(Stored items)

□ □ □ □ □ □ □

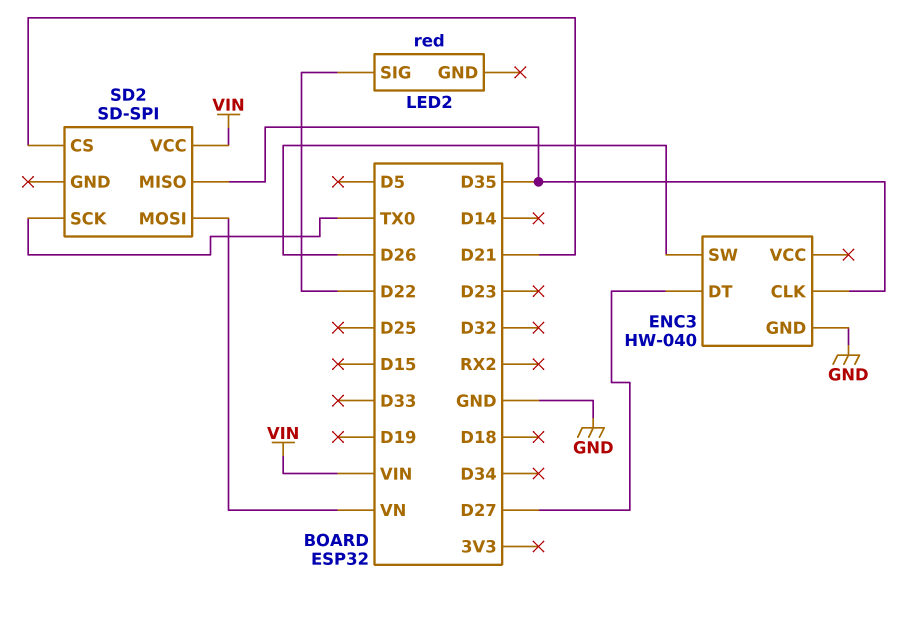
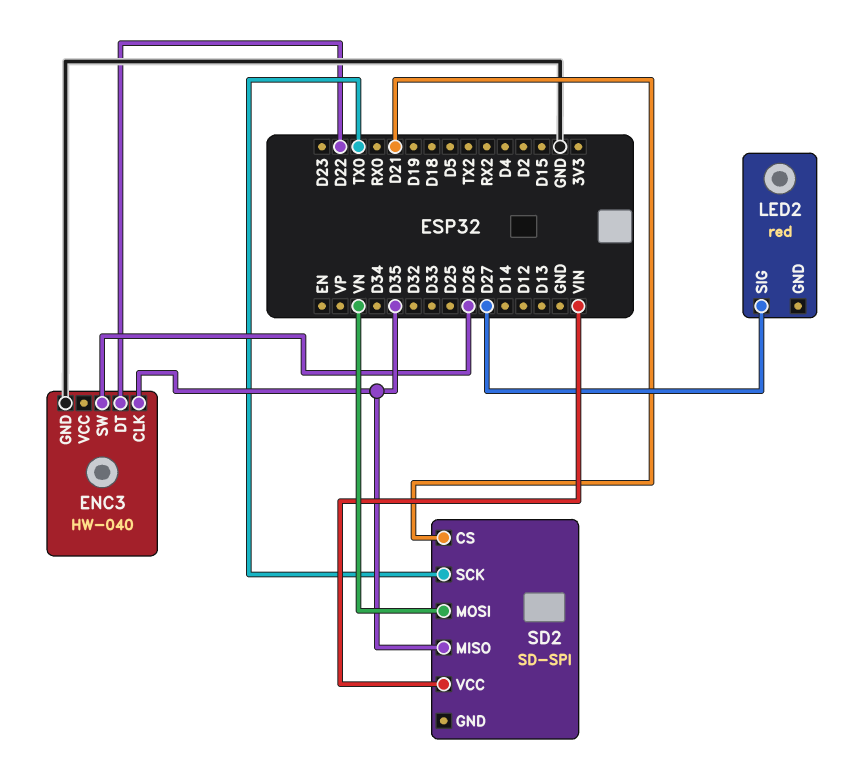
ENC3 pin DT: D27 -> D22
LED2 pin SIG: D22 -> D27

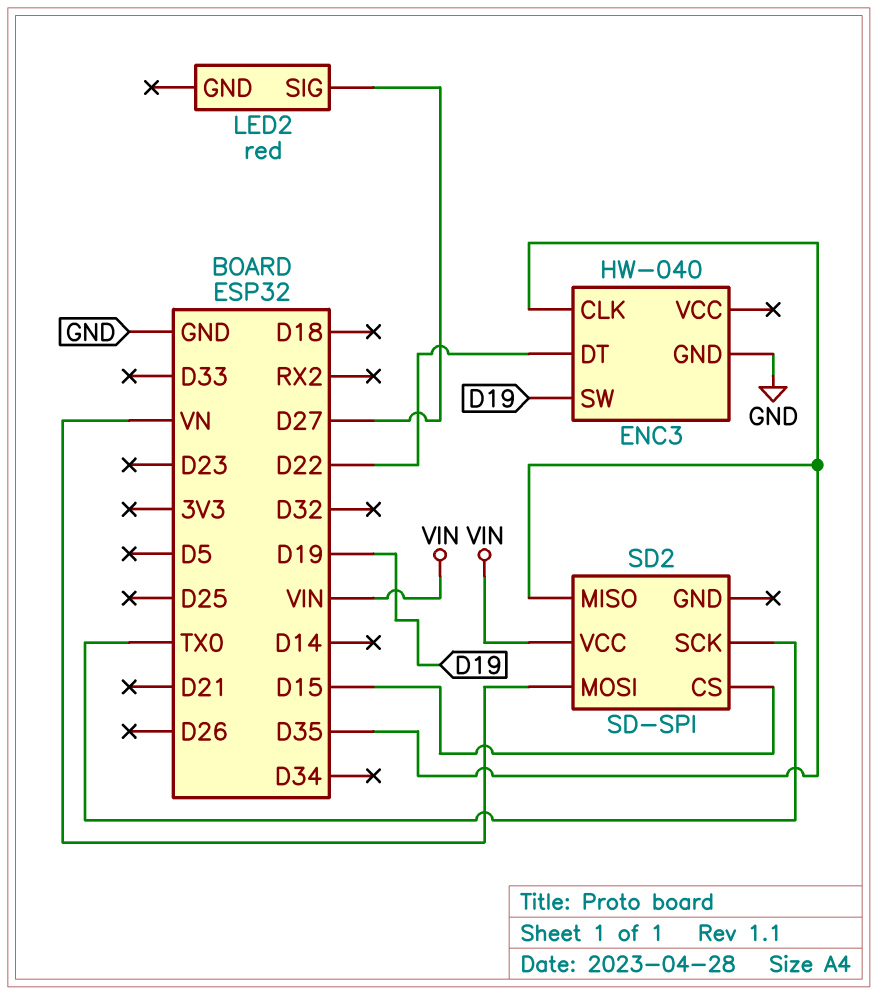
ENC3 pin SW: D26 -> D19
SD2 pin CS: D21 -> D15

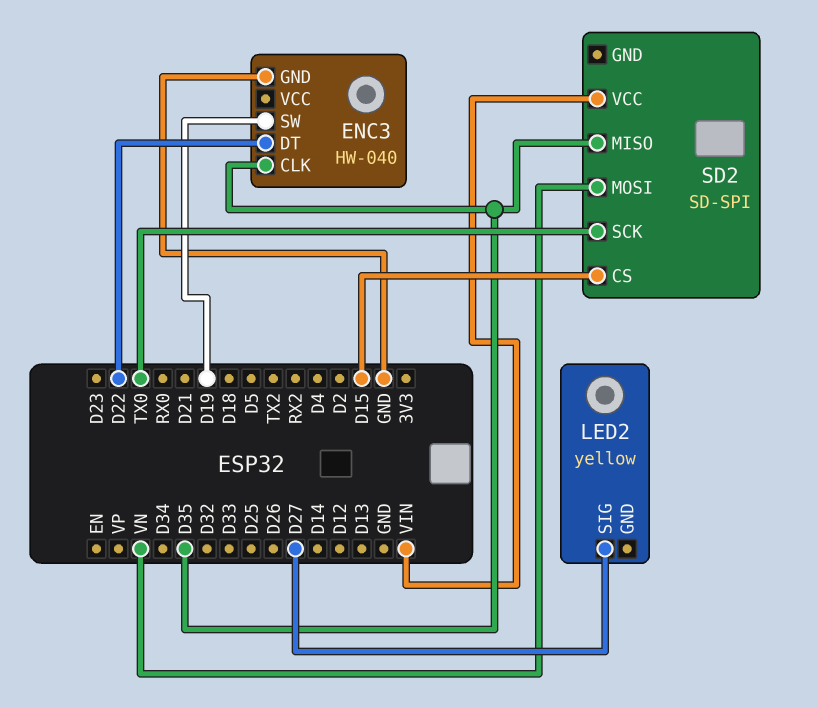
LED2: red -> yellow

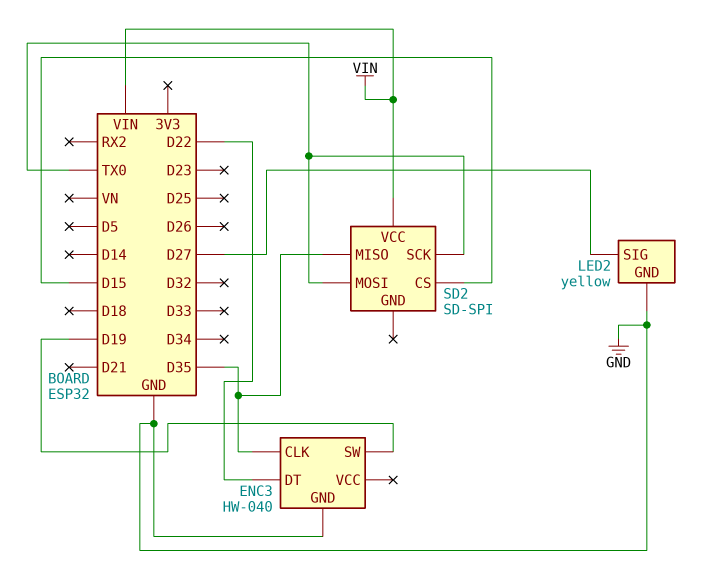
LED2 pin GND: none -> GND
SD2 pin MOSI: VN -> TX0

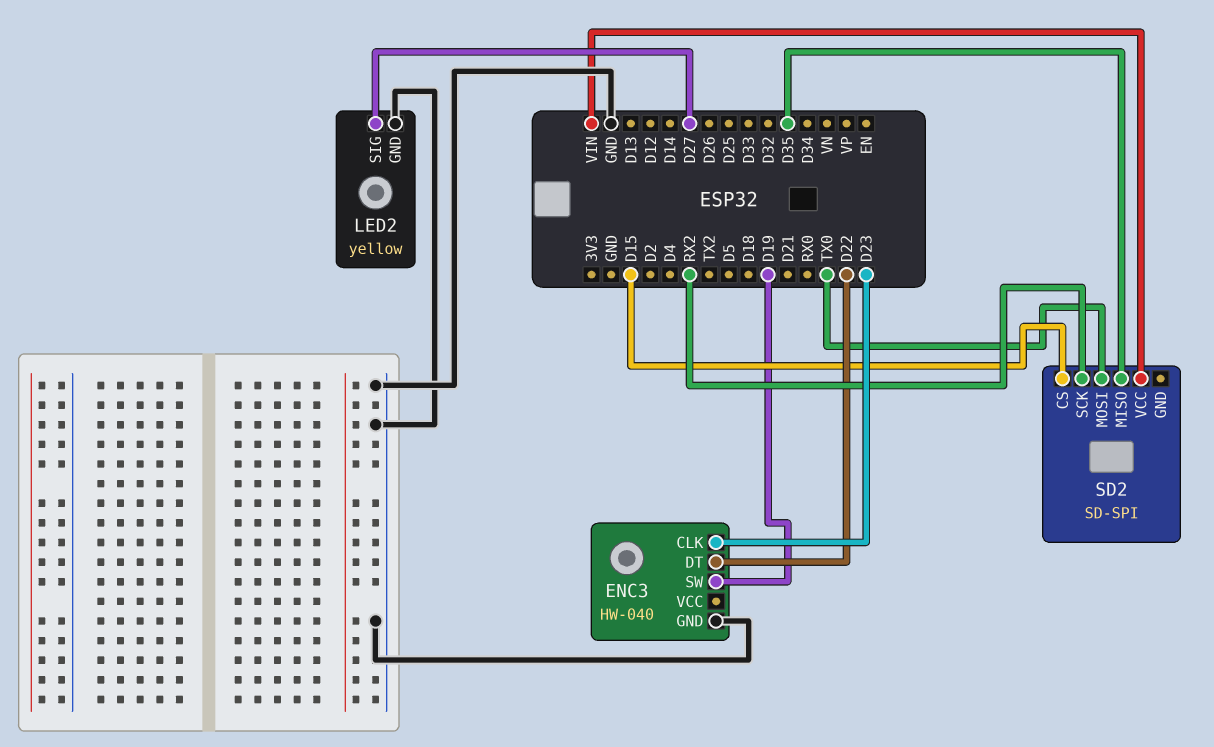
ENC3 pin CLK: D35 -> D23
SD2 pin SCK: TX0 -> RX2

□ □ □ □ □ □ □

Problem description: All lines from the one containing "LED2 pin GND: none -> GND" through the final line of the entries above must be restated word for word, pictures excluded.

Exercise result:
LED2 pin GND: none -> GND
SD2 pin MOSI: VN -> TX0

ENC3 pin CLK: D35 -> D23
SD2 pin SCK: TX0 -> RX2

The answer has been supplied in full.